* **TASK DETAILS**
Write the records out again exactly as they read, dropping any picture they hold.

(Beginning of TASK MATERIAL)

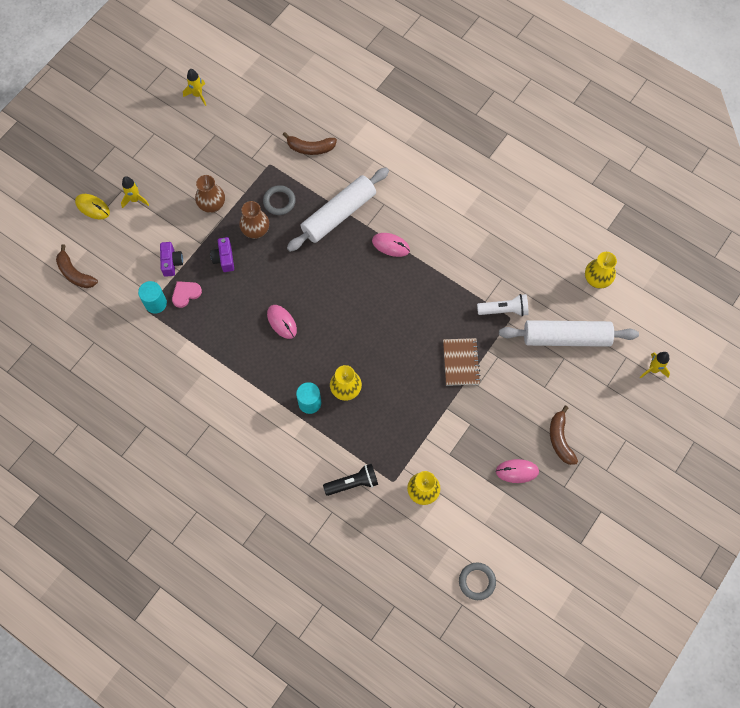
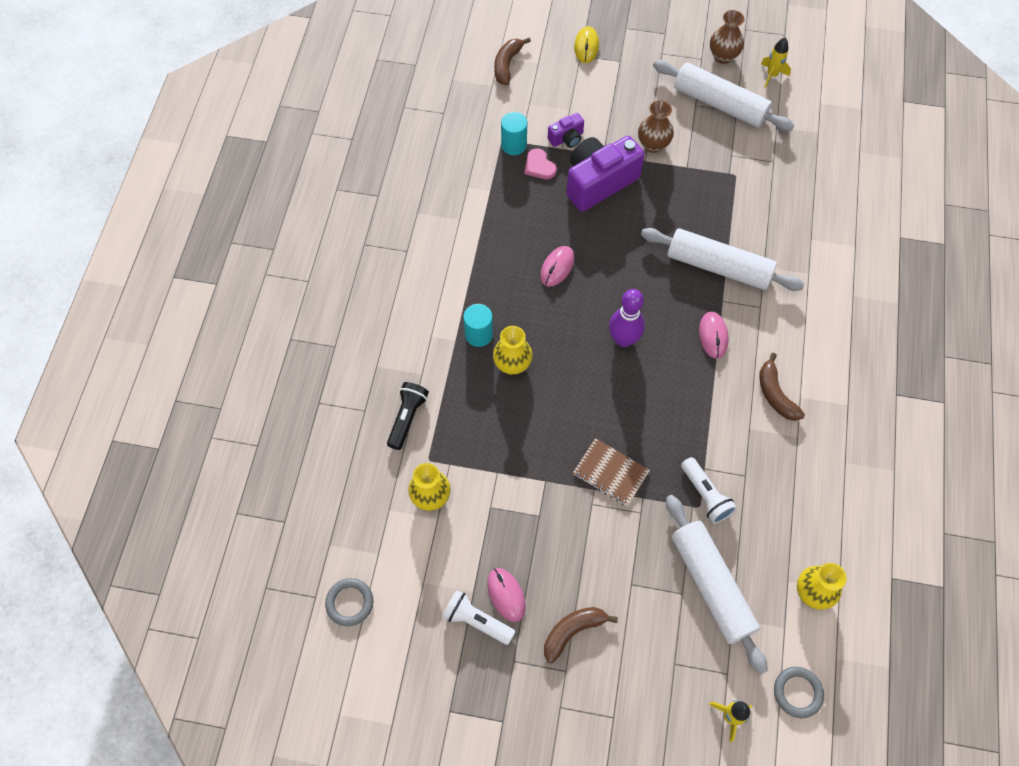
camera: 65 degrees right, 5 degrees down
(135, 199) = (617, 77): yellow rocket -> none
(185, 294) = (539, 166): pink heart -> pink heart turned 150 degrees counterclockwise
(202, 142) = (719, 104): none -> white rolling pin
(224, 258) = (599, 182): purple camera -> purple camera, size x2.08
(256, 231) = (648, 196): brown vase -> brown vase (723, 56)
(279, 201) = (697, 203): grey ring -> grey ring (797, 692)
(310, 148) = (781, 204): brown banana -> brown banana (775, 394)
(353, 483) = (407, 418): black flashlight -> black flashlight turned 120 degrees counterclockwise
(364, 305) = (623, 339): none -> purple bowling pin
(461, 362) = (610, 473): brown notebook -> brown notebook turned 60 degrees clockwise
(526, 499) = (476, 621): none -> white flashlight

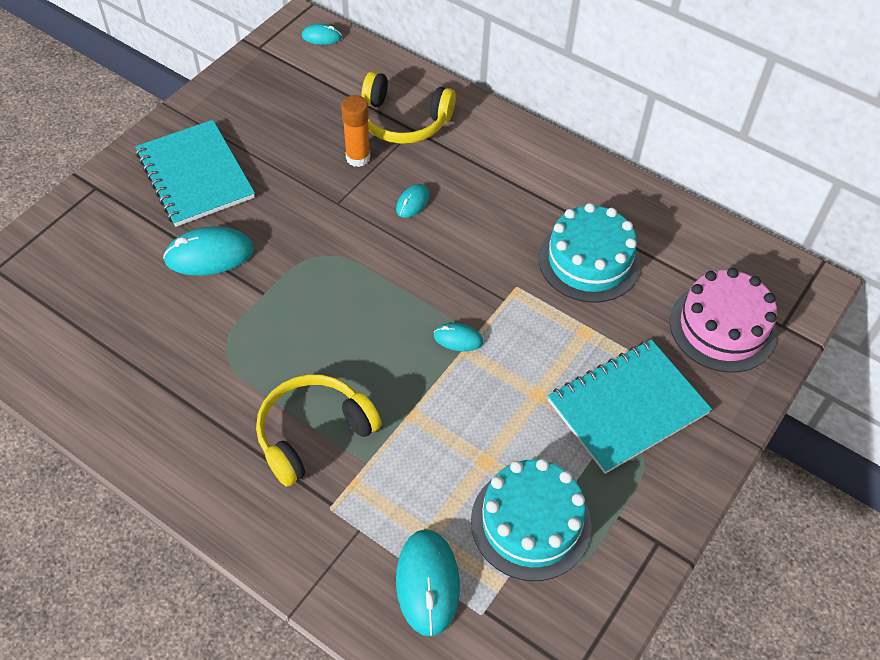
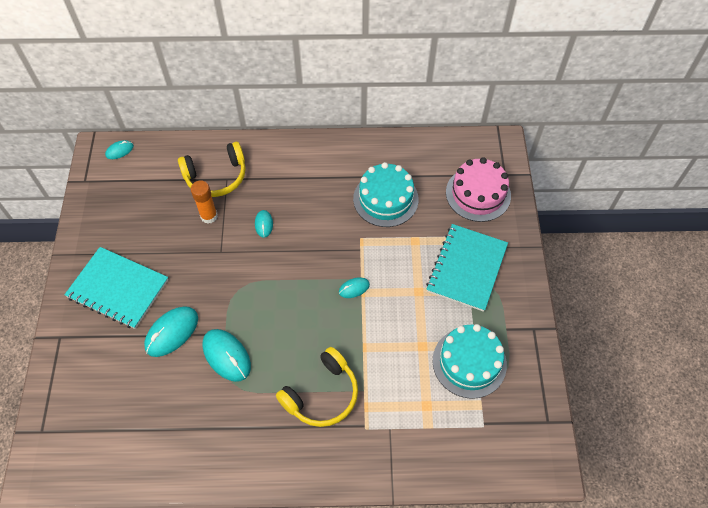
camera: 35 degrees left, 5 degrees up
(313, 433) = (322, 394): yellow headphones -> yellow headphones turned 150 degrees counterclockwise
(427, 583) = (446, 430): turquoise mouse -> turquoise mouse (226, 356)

(End of TASK MATERIAL)

* **WORKED SOLUTION**
camera: 65 degrees right, 5 degrees down
(135, 199) = (617, 77): yellow rocket -> none
(185, 294) = (539, 166): pink heart -> pink heart turned 150 degrees counterclockwise
(202, 142) = (719, 104): none -> white rolling pin
(224, 258) = (599, 182): purple camera -> purple camera, size x2.08
(256, 231) = (648, 196): brown vase -> brown vase (723, 56)
(279, 201) = (697, 203): grey ring -> grey ring (797, 692)
(310, 148) = (781, 204): brown banana -> brown banana (775, 394)
(353, 483) = (407, 418): black flashlight -> black flashlight turned 120 degrees counterclockwise
(364, 305) = (623, 339): none -> purple bowling pin
(461, 362) = (610, 473): brown notebook -> brown notebook turned 60 degrees clockwise
(526, 499) = (476, 621): none -> white flashlight

camera: 35 degrees left, 5 degrees up
(313, 433) = (322, 394): yellow headphones -> yellow headphones turned 150 degrees counterclockwise
(427, 583) = (446, 430): turquoise mouse -> turquoise mouse (226, 356)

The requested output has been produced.